Requirement:
The records that follow need to be output exactly as they are.

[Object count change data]

══════

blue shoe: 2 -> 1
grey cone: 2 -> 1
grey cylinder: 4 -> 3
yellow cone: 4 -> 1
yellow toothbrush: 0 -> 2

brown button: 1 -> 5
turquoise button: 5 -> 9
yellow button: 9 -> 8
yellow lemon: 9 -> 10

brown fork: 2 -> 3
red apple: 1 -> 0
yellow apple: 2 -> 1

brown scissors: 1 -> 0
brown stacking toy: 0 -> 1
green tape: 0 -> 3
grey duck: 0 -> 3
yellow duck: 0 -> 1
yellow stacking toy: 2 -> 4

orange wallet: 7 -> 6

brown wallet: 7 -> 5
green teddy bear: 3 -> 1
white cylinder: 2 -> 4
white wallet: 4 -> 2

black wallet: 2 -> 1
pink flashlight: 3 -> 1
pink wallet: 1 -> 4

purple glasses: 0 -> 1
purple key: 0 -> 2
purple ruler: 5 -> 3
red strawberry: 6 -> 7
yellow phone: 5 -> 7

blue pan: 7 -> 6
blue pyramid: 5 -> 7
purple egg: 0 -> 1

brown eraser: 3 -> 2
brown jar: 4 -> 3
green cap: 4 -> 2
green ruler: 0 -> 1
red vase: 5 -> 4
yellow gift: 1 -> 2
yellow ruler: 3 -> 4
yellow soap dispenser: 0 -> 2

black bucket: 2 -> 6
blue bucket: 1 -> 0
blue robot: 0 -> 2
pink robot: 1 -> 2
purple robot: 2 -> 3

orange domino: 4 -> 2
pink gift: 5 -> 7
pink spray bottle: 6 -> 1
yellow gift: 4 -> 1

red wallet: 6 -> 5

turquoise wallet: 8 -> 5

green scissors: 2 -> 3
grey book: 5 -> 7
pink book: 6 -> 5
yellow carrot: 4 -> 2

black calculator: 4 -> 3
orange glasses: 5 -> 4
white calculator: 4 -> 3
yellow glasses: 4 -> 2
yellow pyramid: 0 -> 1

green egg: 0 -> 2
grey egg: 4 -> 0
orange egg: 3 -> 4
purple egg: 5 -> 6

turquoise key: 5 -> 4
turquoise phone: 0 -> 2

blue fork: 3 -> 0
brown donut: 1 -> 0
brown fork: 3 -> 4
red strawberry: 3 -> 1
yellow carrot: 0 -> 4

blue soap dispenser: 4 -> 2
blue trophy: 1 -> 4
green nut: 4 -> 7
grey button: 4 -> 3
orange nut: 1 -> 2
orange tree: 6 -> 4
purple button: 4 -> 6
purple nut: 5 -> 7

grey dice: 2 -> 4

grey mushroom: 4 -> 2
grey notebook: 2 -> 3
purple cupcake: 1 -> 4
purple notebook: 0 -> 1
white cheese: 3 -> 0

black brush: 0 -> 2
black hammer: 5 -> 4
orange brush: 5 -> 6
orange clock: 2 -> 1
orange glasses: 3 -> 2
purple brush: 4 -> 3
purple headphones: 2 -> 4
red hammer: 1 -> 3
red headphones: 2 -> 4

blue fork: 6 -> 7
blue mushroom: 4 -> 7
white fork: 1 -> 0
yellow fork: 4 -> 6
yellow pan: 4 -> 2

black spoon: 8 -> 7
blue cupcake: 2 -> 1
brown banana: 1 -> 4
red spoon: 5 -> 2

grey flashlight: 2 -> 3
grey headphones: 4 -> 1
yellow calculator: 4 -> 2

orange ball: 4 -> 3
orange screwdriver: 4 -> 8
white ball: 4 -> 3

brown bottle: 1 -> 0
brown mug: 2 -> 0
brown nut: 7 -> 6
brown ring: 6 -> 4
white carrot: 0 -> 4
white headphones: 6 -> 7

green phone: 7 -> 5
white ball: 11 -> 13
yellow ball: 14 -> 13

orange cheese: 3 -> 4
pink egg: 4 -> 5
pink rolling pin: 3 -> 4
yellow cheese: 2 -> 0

══════

Task solution:
blue shoe: 2 -> 1
grey cone: 2 -> 1
grey cylinder: 4 -> 3
yellow cone: 4 -> 1
yellow toothbrush: 0 -> 2

brown button: 1 -> 5
turquoise button: 5 -> 9
yellow button: 9 -> 8
yellow lemon: 9 -> 10

brown fork: 2 -> 3
red apple: 1 -> 0
yellow apple: 2 -> 1

brown scissors: 1 -> 0
brown stacking toy: 0 -> 1
green tape: 0 -> 3
grey duck: 0 -> 3
yellow duck: 0 -> 1
yellow stacking toy: 2 -> 4

orange wallet: 7 -> 6

brown wallet: 7 -> 5
green teddy bear: 3 -> 1
white cylinder: 2 -> 4
white wallet: 4 -> 2

black wallet: 2 -> 1
pink flashlight: 3 -> 1
pink wallet: 1 -> 4

purple glasses: 0 -> 1
purple key: 0 -> 2
purple ruler: 5 -> 3
red strawberry: 6 -> 7
yellow phone: 5 -> 7

blue pan: 7 -> 6
blue pyramid: 5 -> 7
purple egg: 0 -> 1

brown eraser: 3 -> 2
brown jar: 4 -> 3
green cap: 4 -> 2
green ruler: 0 -> 1
red vase: 5 -> 4
yellow gift: 1 -> 2
yellow ruler: 3 -> 4
yellow soap dispenser: 0 -> 2

black bucket: 2 -> 6
blue bucket: 1 -> 0
blue robot: 0 -> 2
pink robot: 1 -> 2
purple robot: 2 -> 3

orange domino: 4 -> 2
pink gift: 5 -> 7
pink spray bottle: 6 -> 1
yellow gift: 4 -> 1

red wallet: 6 -> 5

turquoise wallet: 8 -> 5

green scissors: 2 -> 3
grey book: 5 -> 7
pink book: 6 -> 5
yellow carrot: 4 -> 2

black calculator: 4 -> 3
orange glasses: 5 -> 4
white calculator: 4 -> 3
yellow glasses: 4 -> 2
yellow pyramid: 0 -> 1

green egg: 0 -> 2
grey egg: 4 -> 0
orange egg: 3 -> 4
purple egg: 5 -> 6

turquoise key: 5 -> 4
turquoise phone: 0 -> 2

blue fork: 3 -> 0
brown donut: 1 -> 0
brown fork: 3 -> 4
red strawberry: 3 -> 1
yellow carrot: 0 -> 4

blue soap dispenser: 4 -> 2
blue trophy: 1 -> 4
green nut: 4 -> 7
grey button: 4 -> 3
orange nut: 1 -> 2
orange tree: 6 -> 4
purple button: 4 -> 6
purple nut: 5 -> 7

grey dice: 2 -> 4

grey mushroom: 4 -> 2
grey notebook: 2 -> 3
purple cupcake: 1 -> 4
purple notebook: 0 -> 1
white cheese: 3 -> 0

black brush: 0 -> 2
black hammer: 5 -> 4
orange brush: 5 -> 6
orange clock: 2 -> 1
orange glasses: 3 -> 2
purple brush: 4 -> 3
purple headphones: 2 -> 4
red hammer: 1 -> 3
red headphones: 2 -> 4

blue fork: 6 -> 7
blue mushroom: 4 -> 7
white fork: 1 -> 0
yellow fork: 4 -> 6
yellow pan: 4 -> 2

black spoon: 8 -> 7
blue cupcake: 2 -> 1
brown banana: 1 -> 4
red spoon: 5 -> 2

grey flashlight: 2 -> 3
grey headphones: 4 -> 1
yellow calculator: 4 -> 2

orange ball: 4 -> 3
orange screwdriver: 4 -> 8
white ball: 4 -> 3

brown bottle: 1 -> 0
brown mug: 2 -> 0
brown nut: 7 -> 6
brown ring: 6 -> 4
white carrot: 0 -> 4
white headphones: 6 -> 7

green phone: 7 -> 5
white ball: 11 -> 13
yellow ball: 14 -> 13

orange cheese: 3 -> 4
pink egg: 4 -> 5
pink rolling pin: 3 -> 4
yellow cheese: 2 -> 0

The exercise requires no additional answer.